Across the records below, how many lines contain the string "robot"? Give the number by itself.

Listed records ->
###
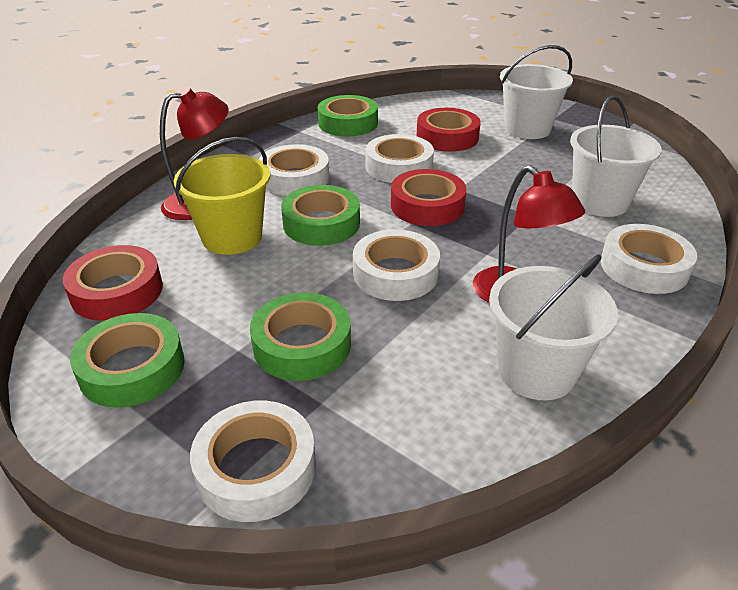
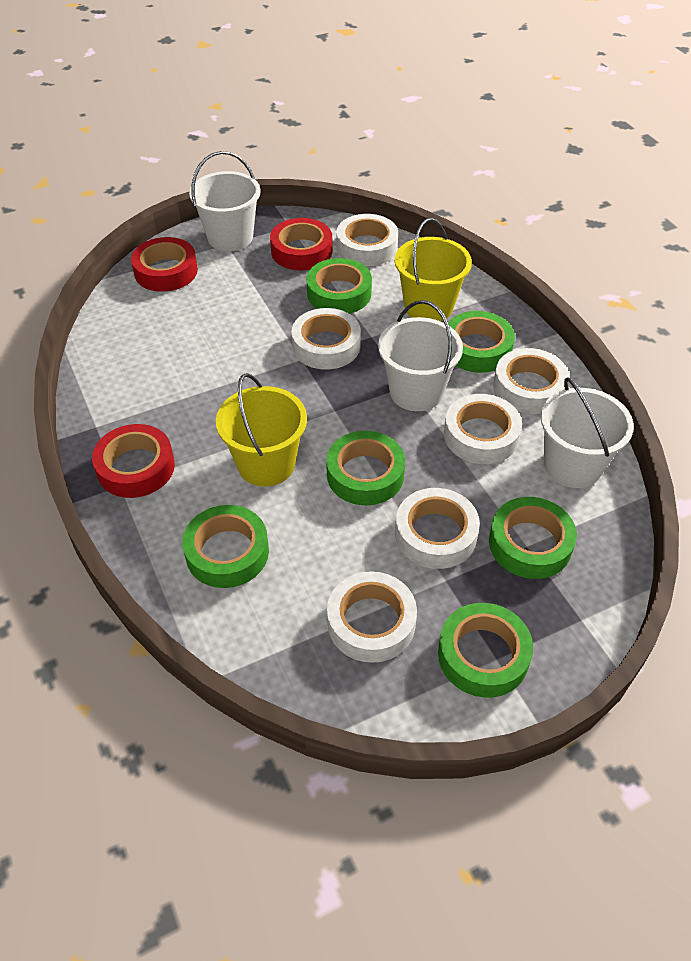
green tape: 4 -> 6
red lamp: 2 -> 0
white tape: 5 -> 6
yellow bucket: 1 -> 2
###
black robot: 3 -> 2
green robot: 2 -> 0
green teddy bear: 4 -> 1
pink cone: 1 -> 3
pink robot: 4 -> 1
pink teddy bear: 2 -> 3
###
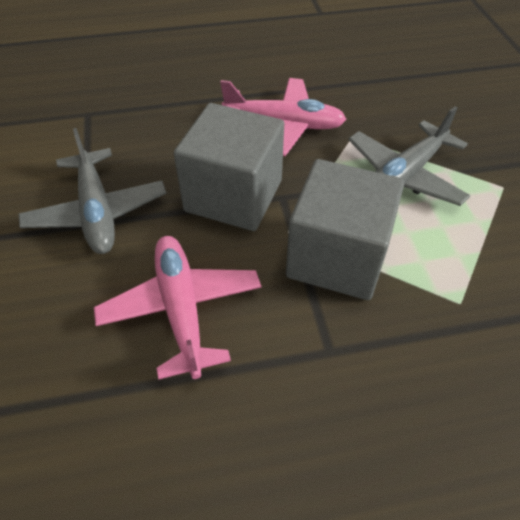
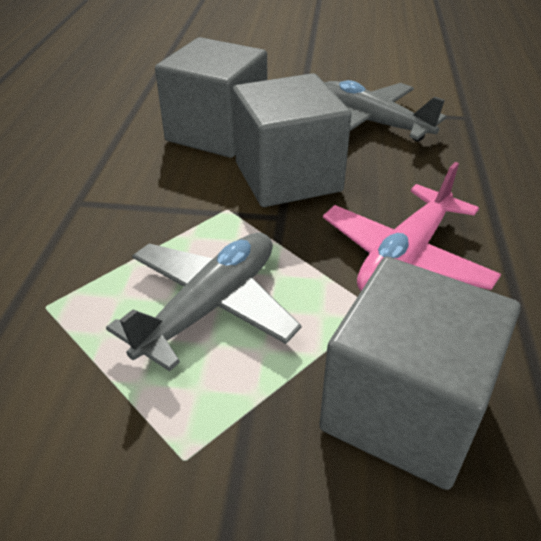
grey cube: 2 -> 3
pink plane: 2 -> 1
###
Response area ->
3